§ **Exercise prompt**
Give all the records again, with no alterations.

§ **Data section**

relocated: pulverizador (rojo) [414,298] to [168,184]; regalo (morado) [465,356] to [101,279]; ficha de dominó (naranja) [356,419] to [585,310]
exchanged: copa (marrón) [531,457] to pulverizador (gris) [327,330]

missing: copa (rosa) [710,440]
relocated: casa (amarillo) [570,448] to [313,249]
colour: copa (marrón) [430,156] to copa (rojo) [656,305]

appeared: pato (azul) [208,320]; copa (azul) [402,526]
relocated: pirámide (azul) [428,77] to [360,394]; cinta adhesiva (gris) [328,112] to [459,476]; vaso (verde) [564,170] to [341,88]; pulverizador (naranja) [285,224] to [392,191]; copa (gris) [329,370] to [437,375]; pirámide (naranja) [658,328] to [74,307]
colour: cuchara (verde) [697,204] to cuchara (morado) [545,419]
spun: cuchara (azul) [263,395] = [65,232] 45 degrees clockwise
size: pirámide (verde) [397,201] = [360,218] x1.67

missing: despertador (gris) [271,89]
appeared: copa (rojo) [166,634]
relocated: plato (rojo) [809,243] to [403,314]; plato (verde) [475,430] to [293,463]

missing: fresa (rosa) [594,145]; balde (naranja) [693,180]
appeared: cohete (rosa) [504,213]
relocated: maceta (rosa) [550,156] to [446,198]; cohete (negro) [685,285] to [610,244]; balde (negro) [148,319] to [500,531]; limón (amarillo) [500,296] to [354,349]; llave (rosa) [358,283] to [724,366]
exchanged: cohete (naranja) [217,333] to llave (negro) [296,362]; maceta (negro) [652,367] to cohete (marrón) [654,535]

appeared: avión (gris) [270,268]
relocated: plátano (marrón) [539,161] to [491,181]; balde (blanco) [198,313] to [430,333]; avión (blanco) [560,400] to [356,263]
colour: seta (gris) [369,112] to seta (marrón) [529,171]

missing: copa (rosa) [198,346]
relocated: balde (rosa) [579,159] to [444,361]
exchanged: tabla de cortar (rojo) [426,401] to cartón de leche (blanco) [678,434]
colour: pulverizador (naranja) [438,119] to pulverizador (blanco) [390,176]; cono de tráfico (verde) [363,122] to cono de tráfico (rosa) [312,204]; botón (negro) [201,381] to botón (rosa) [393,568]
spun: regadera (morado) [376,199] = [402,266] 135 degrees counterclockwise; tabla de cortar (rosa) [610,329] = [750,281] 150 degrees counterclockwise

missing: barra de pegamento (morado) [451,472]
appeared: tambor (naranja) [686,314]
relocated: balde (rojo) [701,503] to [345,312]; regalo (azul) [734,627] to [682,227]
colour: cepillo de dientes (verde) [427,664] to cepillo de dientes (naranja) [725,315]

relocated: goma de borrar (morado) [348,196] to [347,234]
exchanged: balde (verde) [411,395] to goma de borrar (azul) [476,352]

§ **Final answer**
relocated: pulverizador (rojo) [414,298] to [168,184]; regalo (morado) [465,356] to [101,279]; ficha de dominó (naranja) [356,419] to [585,310]
exchanged: copa (marrón) [531,457] to pulverizador (gris) [327,330]

missing: copa (rosa) [710,440]
relocated: casa (amarillo) [570,448] to [313,249]
colour: copa (marrón) [430,156] to copa (rojo) [656,305]

appeared: pato (azul) [208,320]; copa (azul) [402,526]
relocated: pirámide (azul) [428,77] to [360,394]; cinta adhesiva (gris) [328,112] to [459,476]; vaso (verde) [564,170] to [341,88]; pulverizador (naranja) [285,224] to [392,191]; copa (gris) [329,370] to [437,375]; pirámide (naranja) [658,328] to [74,307]
colour: cuchara (verde) [697,204] to cuchara (morado) [545,419]
spun: cuchara (azul) [263,395] = [65,232] 45 degrees clockwise
size: pirámide (verde) [397,201] = [360,218] x1.67

missing: despertador (gris) [271,89]
appeared: copa (rojo) [166,634]
relocated: plato (rojo) [809,243] to [403,314]; plato (verde) [475,430] to [293,463]

missing: fresa (rosa) [594,145]; balde (naranja) [693,180]
appeared: cohete (rosa) [504,213]
relocated: maceta (rosa) [550,156] to [446,198]; cohete (negro) [685,285] to [610,244]; balde (negro) [148,319] to [500,531]; limón (amarillo) [500,296] to [354,349]; llave (rosa) [358,283] to [724,366]
exchanged: cohete (naranja) [217,333] to llave (negro) [296,362]; maceta (negro) [652,367] to cohete (marrón) [654,535]

appeared: avión (gris) [270,268]
relocated: plátano (marrón) [539,161] to [491,181]; balde (blanco) [198,313] to [430,333]; avión (blanco) [560,400] to [356,263]
colour: seta (gris) [369,112] to seta (marrón) [529,171]

missing: copa (rosa) [198,346]
relocated: balde (rosa) [579,159] to [444,361]
exchanged: tabla de cortar (rojo) [426,401] to cartón de leche (blanco) [678,434]
colour: pulverizador (naranja) [438,119] to pulverizador (blanco) [390,176]; cono de tráfico (verde) [363,122] to cono de tráfico (rosa) [312,204]; botón (negro) [201,381] to botón (rosa) [393,568]
spun: regadera (morado) [376,199] = [402,266] 135 degrees counterclockwise; tabla de cortar (rosa) [610,329] = [750,281] 150 degrees counterclockwise

missing: barra de pegamento (morado) [451,472]
appeared: tambor (naranja) [686,314]
relocated: balde (rojo) [701,503] to [345,312]; regalo (azul) [734,627] to [682,227]
colour: cepillo de dientes (verde) [427,664] to cepillo de dientes (naranja) [725,315]

relocated: goma de borrar (morado) [348,196] to [347,234]
exchanged: balde (verde) [411,395] to goma de borrar (azul) [476,352]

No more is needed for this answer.